• **Task to carry out**: Please copy every line with the string "turquoise" from the entries below.

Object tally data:
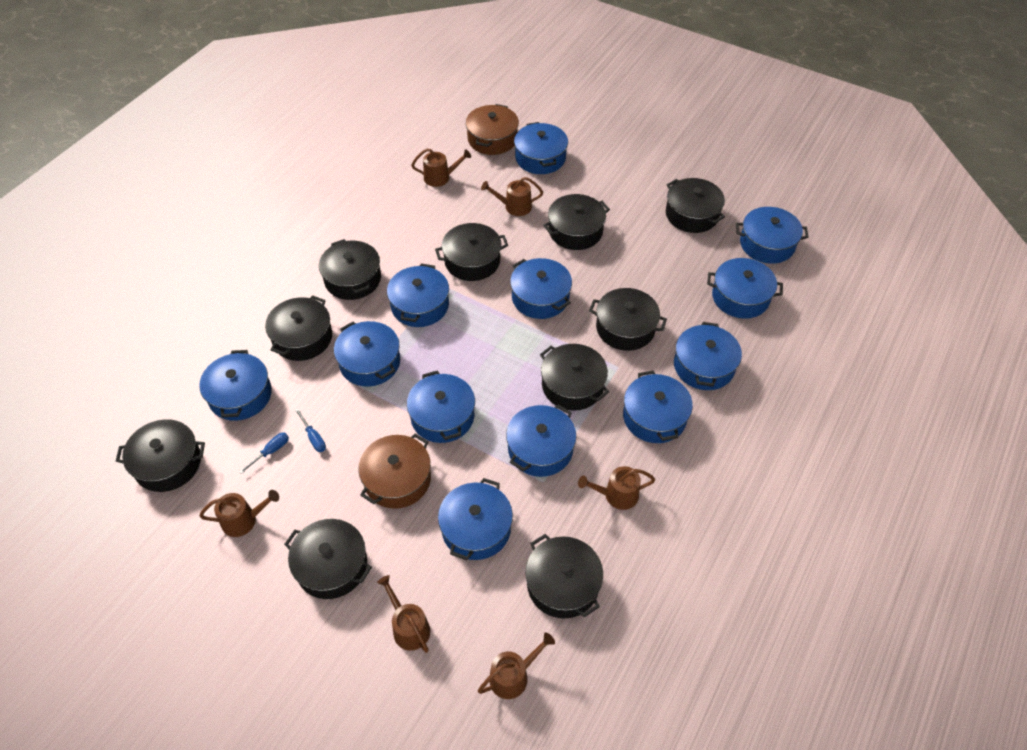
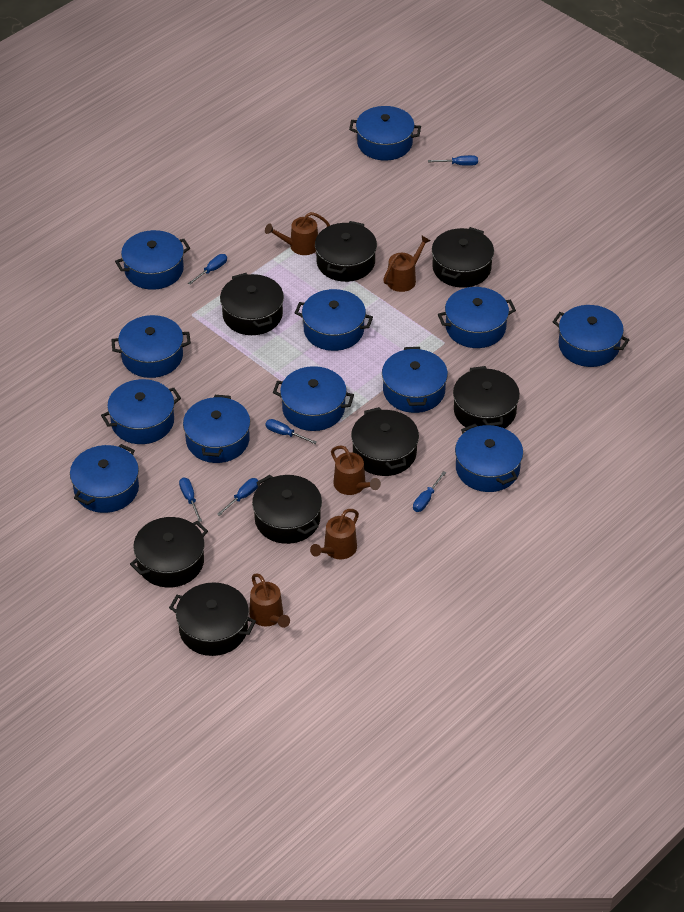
black pot: [116,419,205,492] [265,295,332,361] [284,519,372,599] [319,239,381,300] [435,223,508,281] [525,534,603,619] [540,344,609,411] [543,194,610,250] [589,288,667,351] [666,178,725,233] = 10 -> [130,517,208,588] [169,582,256,656] [220,273,284,335] [252,475,322,544] [315,221,377,282] [351,407,419,476] [432,227,494,288] [453,366,520,429] = 8
blue screwdriver: [239,432,289,474] [295,409,326,452] = 2 -> [179,477,202,522] [188,254,227,285] [217,478,259,516] [266,419,317,444] [413,471,446,512] [428,155,478,166] = 6
brown pot: [358,434,431,509] [466,104,519,155] = 2 -> none = 0
brown watering can: [199,490,279,537] [377,575,430,653] [411,149,471,187] [478,633,555,699] [481,177,543,216] [578,466,655,510] = 6 -> [249,573,290,628] [265,212,330,255] [310,509,359,559] [331,446,381,495] [383,236,431,292] = 5

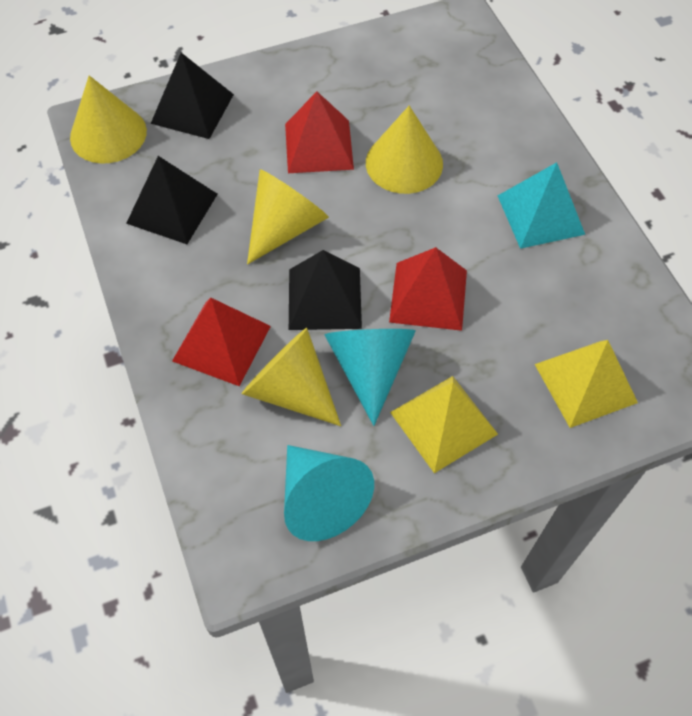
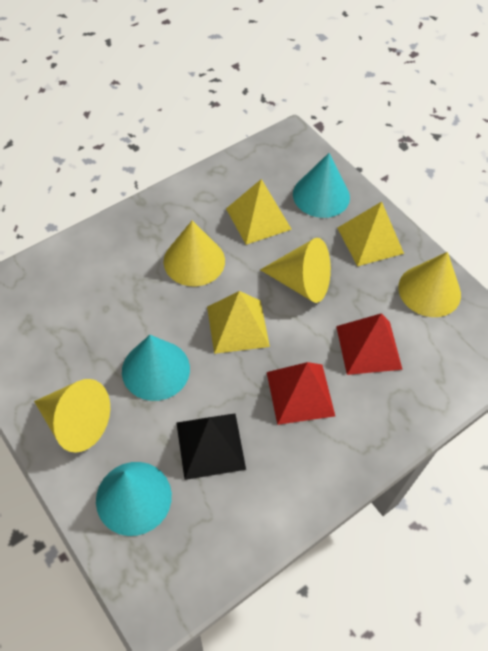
black pyramid: [126,156,218,244] [151,53,234,139] [289,250,362,330] = 3 -> [176,413,246,480] = 1
red pyramid: [172,298,271,386] [285,91,354,173] [389,247,467,331] = 3 -> [267,362,335,425] [336,313,403,375] = 2
turquoise cone: [284,445,374,541] [324,329,416,426] = 2 -> [96,462,172,536] [122,335,190,401] [293,153,350,218] = 3
turquoise pyramid: [498,162,585,249] = 1 -> none = 0
yellow pyramid: [390,376,498,473] [535,340,638,428] = 2 -> [207,291,270,354] [226,179,292,245] [337,202,404,266] = 3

• **Result of the task**:
turquoise cone: [284,445,374,541] [324,329,416,426] = 2 -> [96,462,172,536] [122,335,190,401] [293,153,350,218] = 3
turquoise pyramid: [498,162,585,249] = 1 -> none = 0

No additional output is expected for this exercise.